**Instruction**. Once the line containing "(485, 123) = (777, 264): none" is found in the material below, it and every line after it should be transcribed exactly, with pictures left out and nothing added.
+--
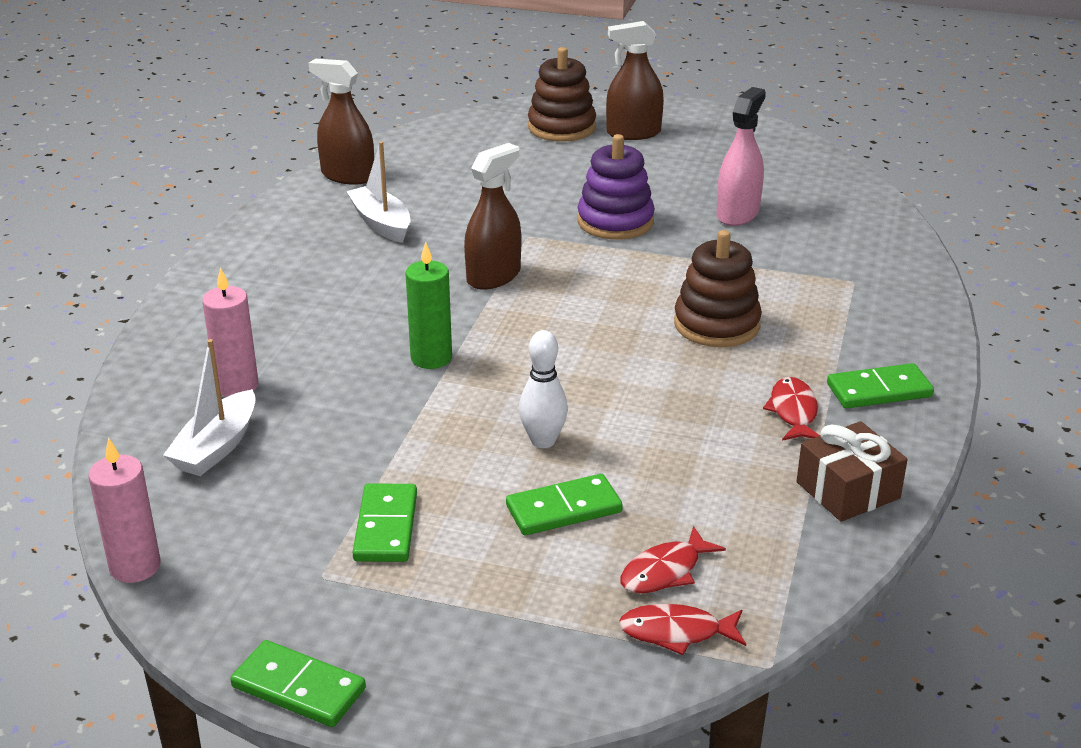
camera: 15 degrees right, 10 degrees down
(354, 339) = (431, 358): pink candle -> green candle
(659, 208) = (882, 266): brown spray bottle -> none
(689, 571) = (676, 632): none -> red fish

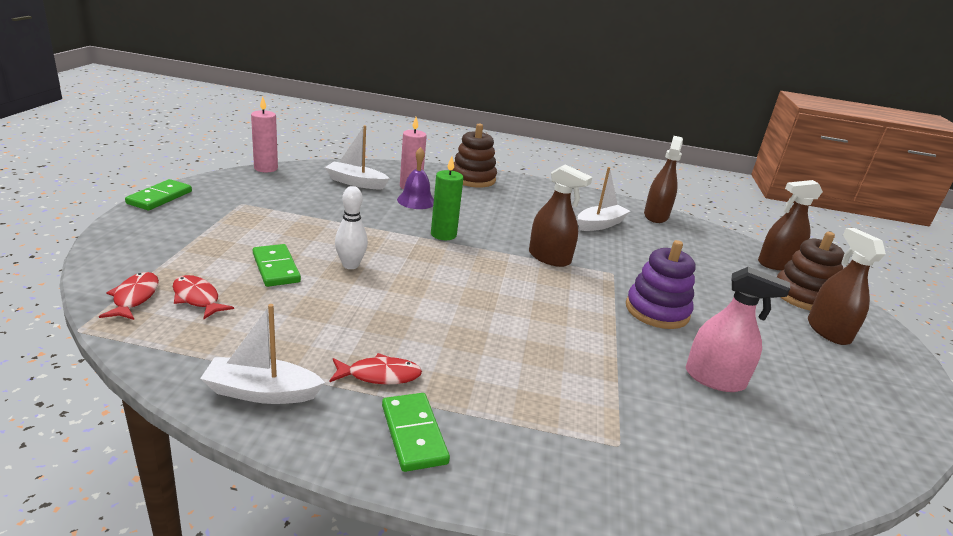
camera: 80 degrees right, 5 degrees down
(301, 381) = (416, 201): none -> purple bell
(385, 527) = (276, 218): green domino -> none
(485, 123) = (777, 264): none -> brown spray bottle
(716, 324) = (510, 348): brown stacking toy -> brown stacking toy (473, 179)
(848, 490) = (261, 392): brown gift -> white boat

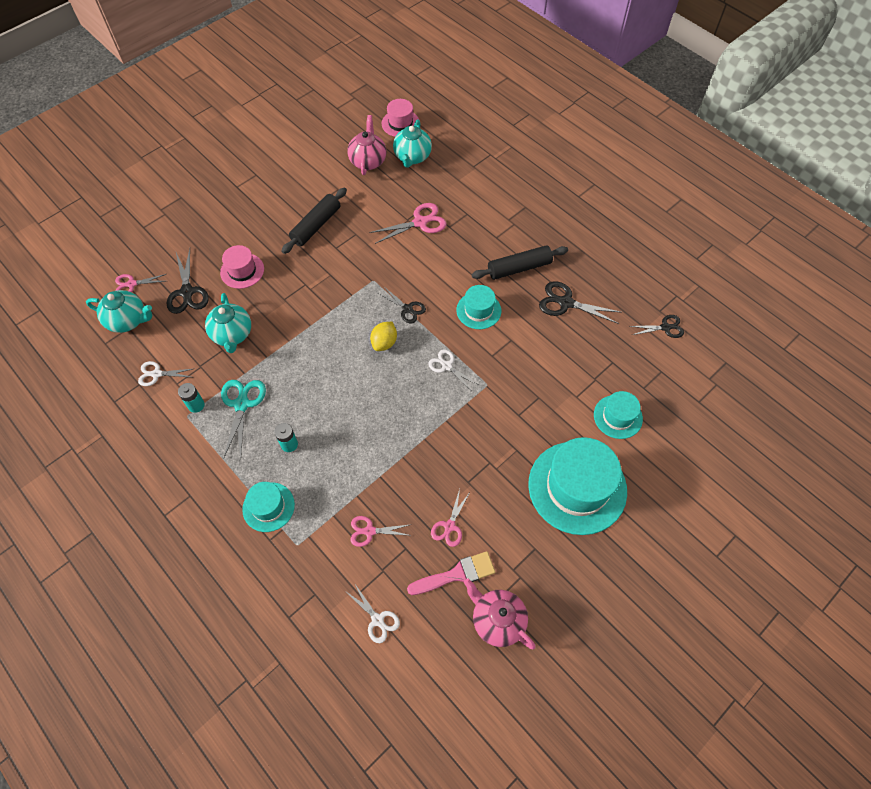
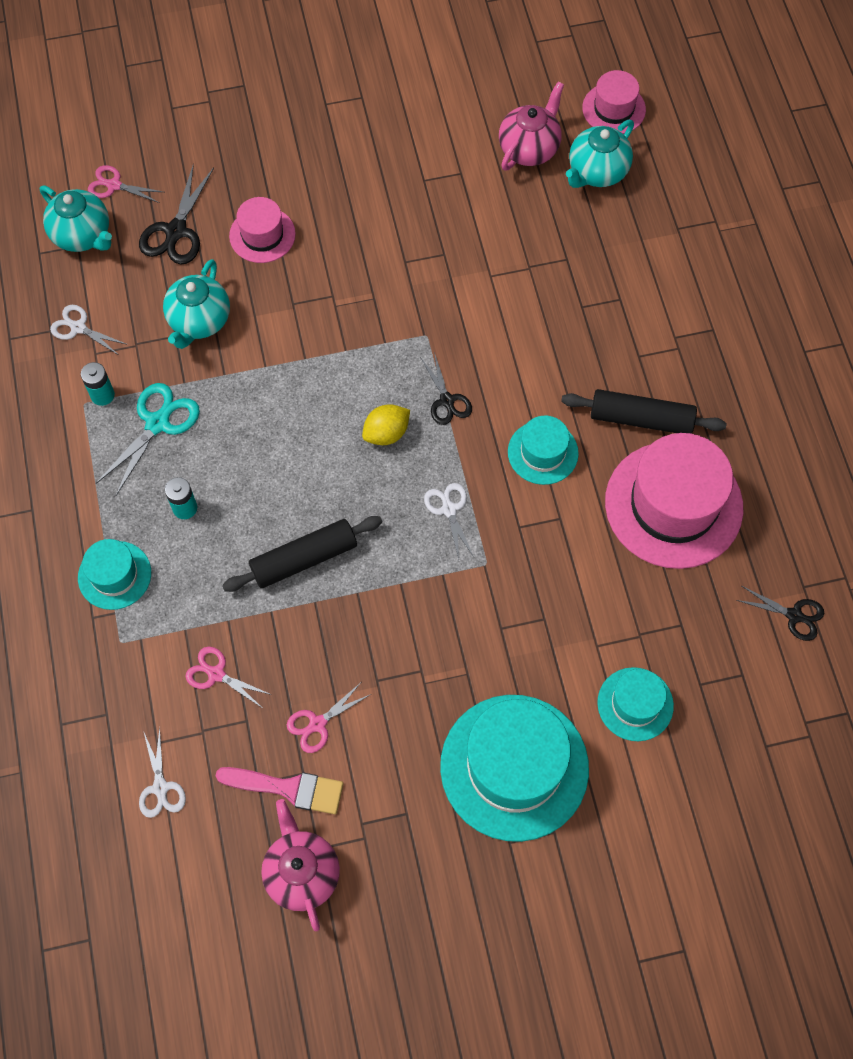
camera: 30 degrees right, 5 degrees up
(316, 225) = (397, 215): black rolling pin -> black rolling pin (304, 558)
(420, 222) = (544, 280): pink scissors -> none
(566, 303) = (673, 505): black scissors -> pink hat

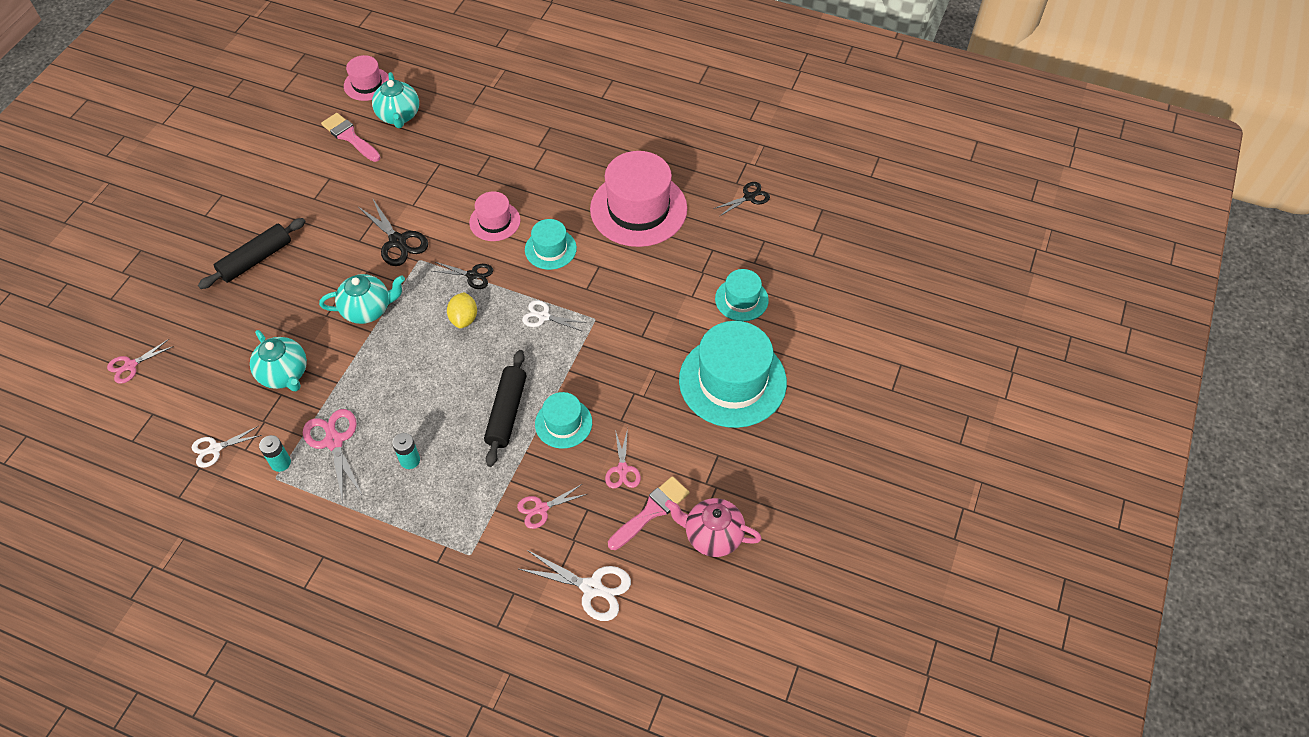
camera: 55 degrees left, 10 degrees down
(83, 235) = (148, 406): turquoise teapot -> turquoise teapot (368, 309)
(114, 575) = (419, 530): turquoise hat -> turquoise hat (563, 423)
(157, 423) = (334, 441): turquoise scissors -> pink scissors
(160, 787) = (592, 588): white scissors -> white scissors, size x1.55
(176, 231) = (205, 349): black scissors -> black scissors (398, 241)
(262, 235) = (260, 303): pink hat -> pink hat (495, 221)
(529, 148) = (349, 136): pink teapot -> pink brush
(641, 418) = (573, 191): black rolling pin -> black rolling pin (256, 259)

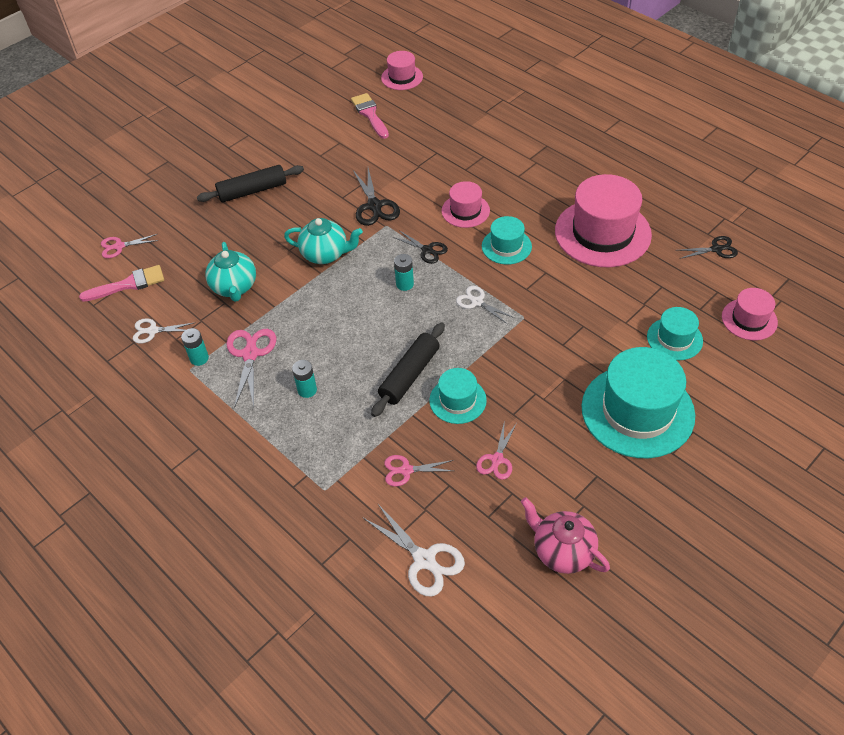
camera: 25 degrees right, 5 degrees down
(399, 116) = (418, 107): turquoise teapot -> none
(464, 318) = (404, 284): yellow lemon -> turquoise battery
(651, 511) = (510, 507): pink brush -> pink brush (128, 284)
(801, 260) = (749, 319): none -> pink hat

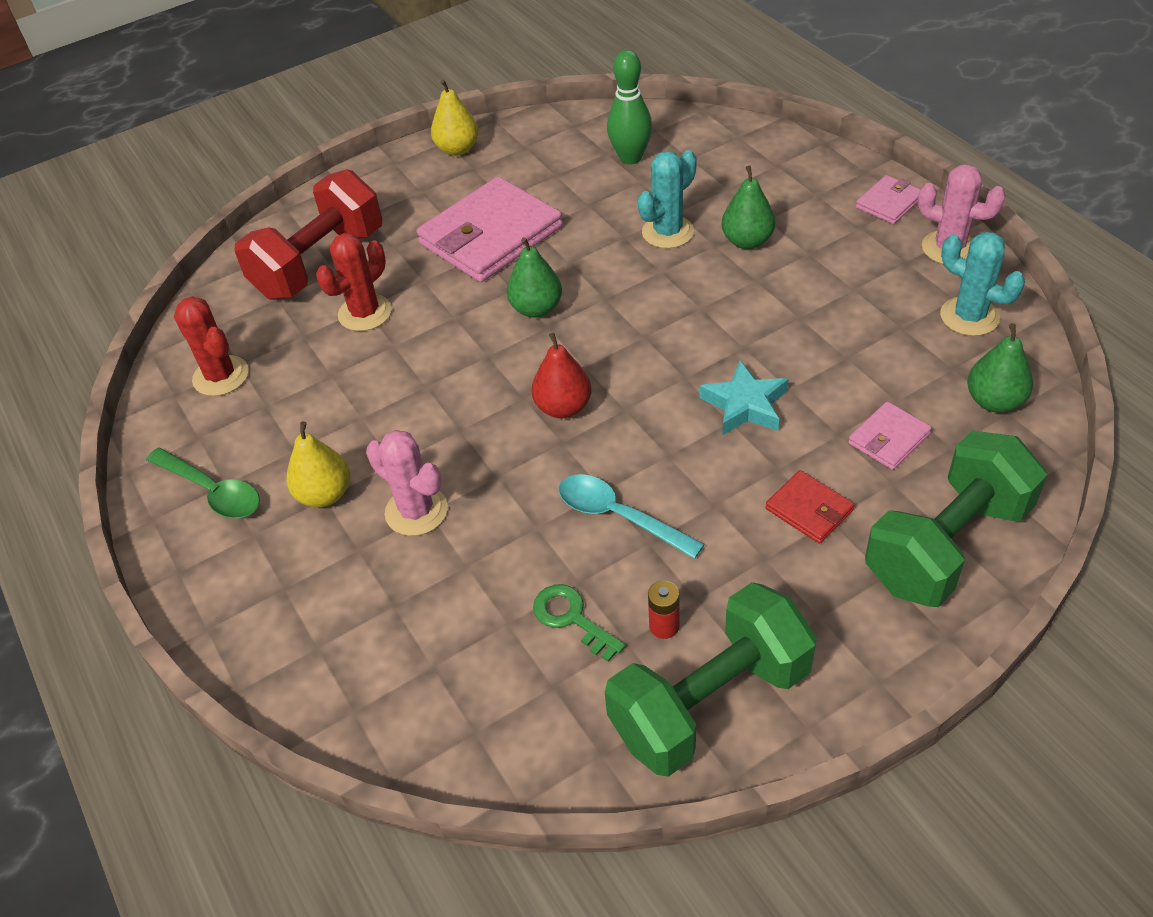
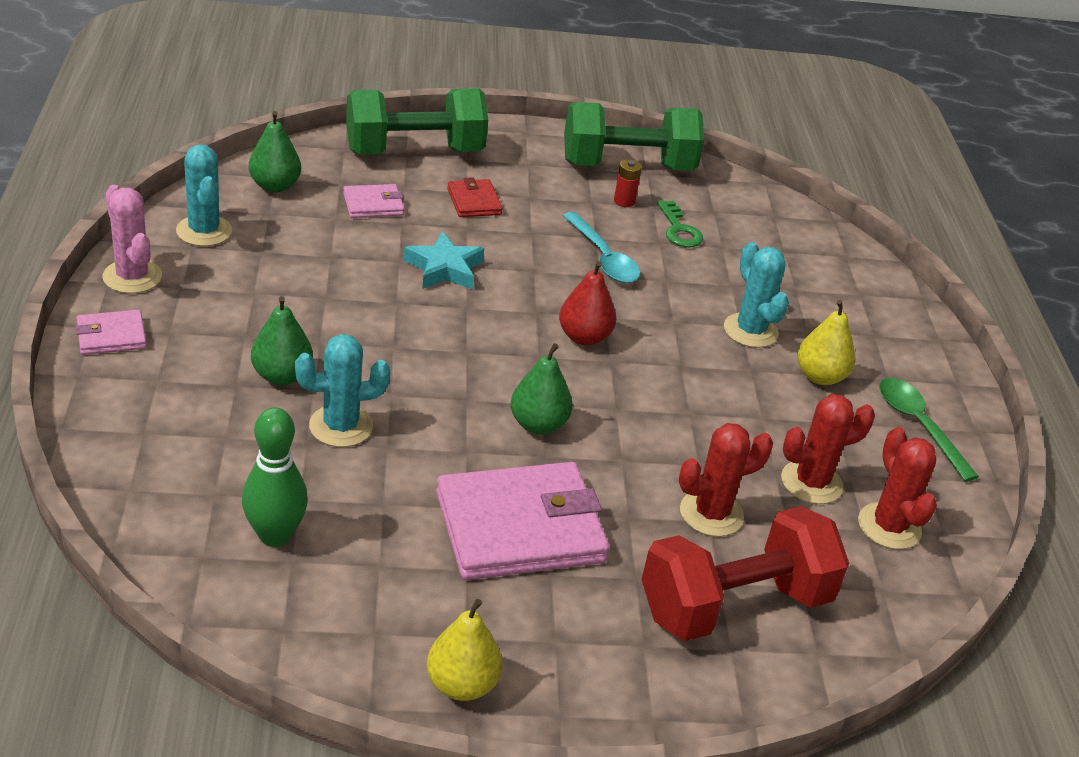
camera: 160 degrees left, 10 degrees down
(296, 379) = (811, 482): none -> red cactus
(416, 511) = (750, 331): pink cactus -> turquoise cactus

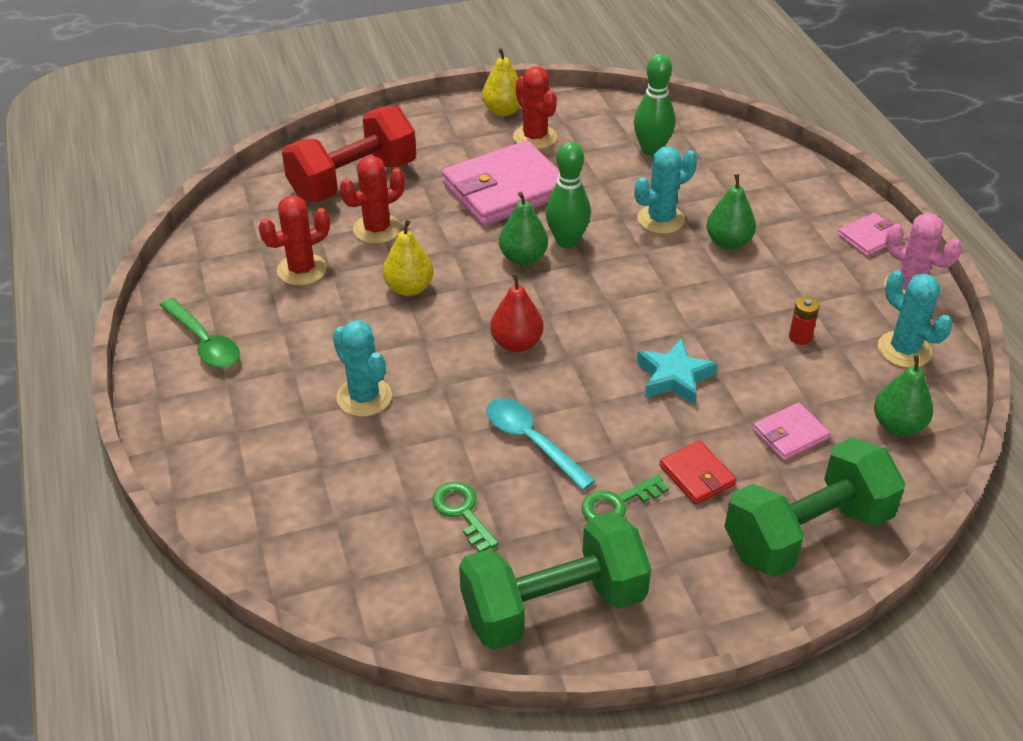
camera: 170 degrees right, 5 degrees up
(475, 431) = (567, 241): none -> green bowling pin
(550, 203) = (617, 504): none -> green key
(624, 201) = (537, 537): red battery -> red battery (800, 337)
(820, 376) = (294, 366): yellow pear -> yellow pear (409, 288)
(889, 526) = (241, 253): red cactus -> red cactus (535, 137)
+--
**Task answer**.
(485, 123) = (777, 264): none -> brown spray bottle
(716, 324) = (510, 348): brown stacking toy -> brown stacking toy (473, 179)
(848, 490) = (261, 392): brown gift -> white boat

camera: 30 degrees right, 5 degrees up
(316, 225) = (397, 215): black rolling pin -> black rolling pin (304, 558)
(420, 222) = (544, 280): pink scissors -> none
(566, 303) = (673, 505): black scissors -> pink hat

camera: 55 degrees left, 10 degrees down
(83, 235) = (148, 406): turquoise teapot -> turquoise teapot (368, 309)
(114, 575) = (419, 530): turquoise hat -> turquoise hat (563, 423)
(157, 423) = (334, 441): turquoise scissors -> pink scissors
(160, 787) = (592, 588): white scissors -> white scissors, size x1.55
(176, 231) = (205, 349): black scissors -> black scissors (398, 241)
(262, 235) = (260, 303): pink hat -> pink hat (495, 221)
(529, 148) = (349, 136): pink teapot -> pink brush
(641, 418) = (573, 191): black rolling pin -> black rolling pin (256, 259)

camera: 25 degrees right, 5 degrees down
(399, 116) = (418, 107): turquoise teapot -> none
(464, 318) = (404, 284): yellow lemon -> turquoise battery
(651, 511) = (510, 507): pink brush -> pink brush (128, 284)
(801, 260) = (749, 319): none -> pink hat

camera: 160 degrees left, 10 degrees down
(296, 379) = (811, 482): none -> red cactus
(416, 511) = (750, 331): pink cactus -> turquoise cactus

camera: 170 degrees right, 5 degrees up
(475, 431) = (567, 241): none -> green bowling pin
(550, 203) = (617, 504): none -> green key
(624, 201) = (537, 537): red battery -> red battery (800, 337)
(820, 376) = (294, 366): yellow pear -> yellow pear (409, 288)
(889, 526) = (241, 253): red cactus -> red cactus (535, 137)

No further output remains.